Goal of the exercise
Reproduce the rows from the beginning through the line containing "28: (287, 181)", inclusive, replacing "top-left" with "upper-left" and changing nothing else.

Information given
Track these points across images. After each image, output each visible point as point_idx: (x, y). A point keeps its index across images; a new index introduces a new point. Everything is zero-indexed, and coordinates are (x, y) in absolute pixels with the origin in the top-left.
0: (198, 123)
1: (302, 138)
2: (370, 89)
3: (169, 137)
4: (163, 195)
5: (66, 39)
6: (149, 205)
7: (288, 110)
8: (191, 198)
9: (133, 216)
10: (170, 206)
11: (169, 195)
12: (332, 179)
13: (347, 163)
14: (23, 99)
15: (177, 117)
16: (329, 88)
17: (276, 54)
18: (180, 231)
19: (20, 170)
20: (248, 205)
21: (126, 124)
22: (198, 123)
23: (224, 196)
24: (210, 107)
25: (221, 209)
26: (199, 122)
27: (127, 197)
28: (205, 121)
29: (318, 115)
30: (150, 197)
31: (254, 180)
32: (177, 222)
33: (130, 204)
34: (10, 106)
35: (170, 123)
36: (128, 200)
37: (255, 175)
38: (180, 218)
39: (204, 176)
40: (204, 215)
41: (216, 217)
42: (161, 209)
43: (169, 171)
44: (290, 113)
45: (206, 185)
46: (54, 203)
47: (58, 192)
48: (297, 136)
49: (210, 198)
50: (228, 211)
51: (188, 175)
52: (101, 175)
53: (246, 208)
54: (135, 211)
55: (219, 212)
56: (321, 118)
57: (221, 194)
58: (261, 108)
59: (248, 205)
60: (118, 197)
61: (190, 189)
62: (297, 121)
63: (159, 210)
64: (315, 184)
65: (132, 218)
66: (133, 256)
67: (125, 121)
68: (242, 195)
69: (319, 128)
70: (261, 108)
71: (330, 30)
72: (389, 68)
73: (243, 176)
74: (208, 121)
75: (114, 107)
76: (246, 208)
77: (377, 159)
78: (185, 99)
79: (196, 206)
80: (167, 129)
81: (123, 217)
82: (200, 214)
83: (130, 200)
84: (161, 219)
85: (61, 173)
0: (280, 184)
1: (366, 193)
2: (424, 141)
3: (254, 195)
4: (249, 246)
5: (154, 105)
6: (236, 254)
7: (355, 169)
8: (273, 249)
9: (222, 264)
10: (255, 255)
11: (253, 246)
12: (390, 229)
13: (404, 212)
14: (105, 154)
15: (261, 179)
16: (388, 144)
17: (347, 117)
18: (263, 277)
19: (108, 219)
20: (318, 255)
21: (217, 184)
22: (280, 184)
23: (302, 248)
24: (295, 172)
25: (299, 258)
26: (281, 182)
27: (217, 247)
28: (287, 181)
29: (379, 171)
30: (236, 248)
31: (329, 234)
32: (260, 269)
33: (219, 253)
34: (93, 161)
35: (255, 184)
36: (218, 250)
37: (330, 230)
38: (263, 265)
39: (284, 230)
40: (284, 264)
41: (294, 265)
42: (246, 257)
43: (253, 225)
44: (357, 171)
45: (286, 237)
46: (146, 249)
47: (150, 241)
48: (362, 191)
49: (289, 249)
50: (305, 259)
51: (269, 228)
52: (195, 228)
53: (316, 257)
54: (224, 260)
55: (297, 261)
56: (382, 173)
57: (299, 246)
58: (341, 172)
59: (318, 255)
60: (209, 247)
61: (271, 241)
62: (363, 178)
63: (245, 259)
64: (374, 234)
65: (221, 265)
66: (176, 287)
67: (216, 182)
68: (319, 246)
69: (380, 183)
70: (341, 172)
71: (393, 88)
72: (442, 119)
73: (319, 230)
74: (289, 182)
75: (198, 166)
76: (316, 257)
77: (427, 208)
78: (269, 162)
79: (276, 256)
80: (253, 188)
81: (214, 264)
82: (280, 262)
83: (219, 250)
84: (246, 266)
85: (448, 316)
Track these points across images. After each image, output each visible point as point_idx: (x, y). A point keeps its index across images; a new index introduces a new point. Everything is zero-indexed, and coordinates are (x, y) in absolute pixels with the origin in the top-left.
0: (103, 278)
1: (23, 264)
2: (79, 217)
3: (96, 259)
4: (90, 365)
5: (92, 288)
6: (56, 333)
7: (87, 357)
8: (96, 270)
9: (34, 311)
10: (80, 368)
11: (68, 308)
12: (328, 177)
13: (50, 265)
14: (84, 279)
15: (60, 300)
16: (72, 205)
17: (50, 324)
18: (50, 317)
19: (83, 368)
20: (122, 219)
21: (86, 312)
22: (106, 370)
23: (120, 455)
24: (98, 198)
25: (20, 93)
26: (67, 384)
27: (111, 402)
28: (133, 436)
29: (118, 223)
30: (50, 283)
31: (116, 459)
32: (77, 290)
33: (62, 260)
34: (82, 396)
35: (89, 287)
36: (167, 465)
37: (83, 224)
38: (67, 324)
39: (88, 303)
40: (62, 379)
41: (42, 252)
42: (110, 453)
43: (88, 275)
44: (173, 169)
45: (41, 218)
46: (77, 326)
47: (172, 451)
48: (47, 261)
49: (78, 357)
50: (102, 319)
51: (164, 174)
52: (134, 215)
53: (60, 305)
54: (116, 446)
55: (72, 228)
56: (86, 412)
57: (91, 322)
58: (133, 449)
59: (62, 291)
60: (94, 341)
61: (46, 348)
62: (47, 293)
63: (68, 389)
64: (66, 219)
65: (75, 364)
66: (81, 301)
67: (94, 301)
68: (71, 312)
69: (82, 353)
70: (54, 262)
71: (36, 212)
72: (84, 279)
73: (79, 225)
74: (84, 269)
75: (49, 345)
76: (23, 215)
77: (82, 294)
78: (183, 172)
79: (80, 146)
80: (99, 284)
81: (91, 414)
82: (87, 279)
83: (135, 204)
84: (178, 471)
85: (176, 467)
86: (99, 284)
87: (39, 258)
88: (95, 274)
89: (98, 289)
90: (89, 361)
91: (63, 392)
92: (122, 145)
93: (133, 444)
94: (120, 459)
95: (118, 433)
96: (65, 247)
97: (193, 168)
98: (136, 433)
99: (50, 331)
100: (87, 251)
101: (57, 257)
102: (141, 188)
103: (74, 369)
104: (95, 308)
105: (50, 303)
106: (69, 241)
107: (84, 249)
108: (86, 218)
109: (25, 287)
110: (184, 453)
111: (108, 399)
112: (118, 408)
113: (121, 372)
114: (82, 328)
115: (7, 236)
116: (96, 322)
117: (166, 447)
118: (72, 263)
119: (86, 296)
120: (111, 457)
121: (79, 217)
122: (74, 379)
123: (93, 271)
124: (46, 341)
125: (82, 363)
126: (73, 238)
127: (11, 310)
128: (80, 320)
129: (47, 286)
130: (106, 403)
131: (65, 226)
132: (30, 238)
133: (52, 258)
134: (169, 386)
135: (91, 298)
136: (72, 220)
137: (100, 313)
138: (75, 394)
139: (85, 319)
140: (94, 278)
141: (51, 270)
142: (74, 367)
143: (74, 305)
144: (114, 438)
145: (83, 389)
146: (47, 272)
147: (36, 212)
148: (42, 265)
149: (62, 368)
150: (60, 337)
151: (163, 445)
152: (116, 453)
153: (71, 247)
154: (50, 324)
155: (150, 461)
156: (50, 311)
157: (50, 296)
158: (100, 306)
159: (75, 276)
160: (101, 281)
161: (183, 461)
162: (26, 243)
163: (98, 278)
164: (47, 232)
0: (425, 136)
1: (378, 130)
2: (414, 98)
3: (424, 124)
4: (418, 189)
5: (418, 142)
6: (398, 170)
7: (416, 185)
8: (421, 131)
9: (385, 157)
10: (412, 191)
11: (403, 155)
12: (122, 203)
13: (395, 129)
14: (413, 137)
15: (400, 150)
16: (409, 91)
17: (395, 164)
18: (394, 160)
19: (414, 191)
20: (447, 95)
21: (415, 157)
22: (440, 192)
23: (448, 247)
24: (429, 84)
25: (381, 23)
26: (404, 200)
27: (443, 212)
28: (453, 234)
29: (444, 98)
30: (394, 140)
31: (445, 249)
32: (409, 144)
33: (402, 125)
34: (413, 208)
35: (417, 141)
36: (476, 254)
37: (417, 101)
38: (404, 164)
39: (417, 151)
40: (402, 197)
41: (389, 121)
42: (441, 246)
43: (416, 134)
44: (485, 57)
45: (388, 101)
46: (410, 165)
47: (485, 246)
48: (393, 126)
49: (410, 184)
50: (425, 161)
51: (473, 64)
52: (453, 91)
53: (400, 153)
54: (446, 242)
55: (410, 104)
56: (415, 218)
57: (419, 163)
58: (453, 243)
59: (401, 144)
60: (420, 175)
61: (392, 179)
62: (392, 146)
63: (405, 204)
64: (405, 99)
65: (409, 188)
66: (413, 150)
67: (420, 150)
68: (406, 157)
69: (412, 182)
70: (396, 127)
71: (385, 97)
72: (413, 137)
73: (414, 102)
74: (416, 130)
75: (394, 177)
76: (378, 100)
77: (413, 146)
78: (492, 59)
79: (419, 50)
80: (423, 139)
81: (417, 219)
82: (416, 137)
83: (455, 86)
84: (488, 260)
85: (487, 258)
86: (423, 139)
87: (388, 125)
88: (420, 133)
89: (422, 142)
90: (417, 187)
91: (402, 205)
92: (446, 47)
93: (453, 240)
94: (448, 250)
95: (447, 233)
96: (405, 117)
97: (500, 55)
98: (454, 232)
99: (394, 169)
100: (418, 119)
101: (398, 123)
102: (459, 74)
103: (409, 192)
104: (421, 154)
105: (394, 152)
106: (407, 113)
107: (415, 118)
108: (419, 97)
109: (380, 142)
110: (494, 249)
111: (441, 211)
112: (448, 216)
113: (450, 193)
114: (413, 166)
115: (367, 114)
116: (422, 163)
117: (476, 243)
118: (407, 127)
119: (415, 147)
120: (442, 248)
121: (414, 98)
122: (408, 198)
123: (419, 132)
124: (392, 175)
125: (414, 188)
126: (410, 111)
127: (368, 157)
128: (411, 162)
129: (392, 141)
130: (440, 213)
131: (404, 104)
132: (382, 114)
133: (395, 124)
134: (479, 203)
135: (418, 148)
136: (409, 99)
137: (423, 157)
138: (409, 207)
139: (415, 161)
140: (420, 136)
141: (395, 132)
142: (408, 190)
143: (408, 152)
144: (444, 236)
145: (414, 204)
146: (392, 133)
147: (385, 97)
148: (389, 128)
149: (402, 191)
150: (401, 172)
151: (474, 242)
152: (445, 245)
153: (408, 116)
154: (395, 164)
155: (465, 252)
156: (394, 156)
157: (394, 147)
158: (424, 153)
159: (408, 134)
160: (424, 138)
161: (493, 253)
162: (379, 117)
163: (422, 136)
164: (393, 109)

Exercise output
Track these points across images. After each image, output each visible point as point_idx: (x, y). A point keeps its index across images; a new index introduces a new point. Everything is zero-indexed, and coordinates are (x, y) in absolute pixels with the origin in the upper-left.
0: (198, 123)
1: (302, 138)
2: (370, 89)
3: (169, 137)
4: (163, 195)
5: (66, 39)
6: (149, 205)
7: (288, 110)
8: (191, 198)
9: (133, 216)
10: (170, 206)
11: (169, 195)
12: (332, 179)
13: (347, 163)
14: (23, 99)
15: (177, 117)
16: (329, 88)
17: (276, 54)
18: (180, 231)
19: (20, 170)
20: (248, 205)
21: (126, 124)
22: (198, 123)
23: (224, 196)
24: (210, 107)
25: (221, 209)
26: (199, 122)
27: (127, 197)
28: (205, 121)
29: (318, 115)
30: (150, 197)
31: (254, 180)
32: (177, 222)
33: (130, 204)
34: (10, 106)
35: (170, 123)
36: (128, 200)
37: (255, 175)
38: (180, 218)
39: (204, 176)
40: (204, 215)
41: (216, 217)
42: (161, 209)
43: (169, 171)
44: (290, 113)
45: (206, 185)
46: (54, 203)
47: (58, 192)
48: (297, 136)
49: (210, 198)
50: (228, 211)
51: (188, 175)
52: (101, 175)
53: (246, 208)
54: (135, 211)
55: (219, 212)
56: (321, 118)
57: (221, 194)
58: (261, 108)
59: (248, 205)
60: (118, 197)
61: (190, 189)
62: (297, 121)
63: (159, 210)
64: (315, 184)
65: (132, 218)
66: (133, 256)
67: (125, 121)
68: (242, 195)
69: (319, 128)
70: (261, 108)
71: (330, 30)
72: (389, 68)
73: (243, 176)
74: (208, 121)
75: (114, 107)
76: (246, 208)
77: (377, 159)
78: (185, 99)
79: (196, 206)
80: (167, 129)
81: (123, 217)
82: (200, 214)
83: (130, 200)
84: (161, 219)
85: (61, 173)
0: (280, 184)
1: (366, 193)
2: (424, 141)
3: (254, 195)
4: (249, 246)
5: (154, 105)
6: (236, 254)
7: (355, 169)
8: (273, 249)
9: (222, 264)
10: (255, 255)
11: (253, 246)
12: (390, 229)
13: (404, 212)
14: (105, 154)
15: (261, 179)
16: (388, 144)
17: (347, 117)
18: (263, 277)
19: (108, 219)
20: (318, 255)
21: (217, 184)
22: (280, 184)
23: (302, 248)
24: (295, 172)
25: (299, 258)
26: (281, 182)
27: (217, 247)
28: (287, 181)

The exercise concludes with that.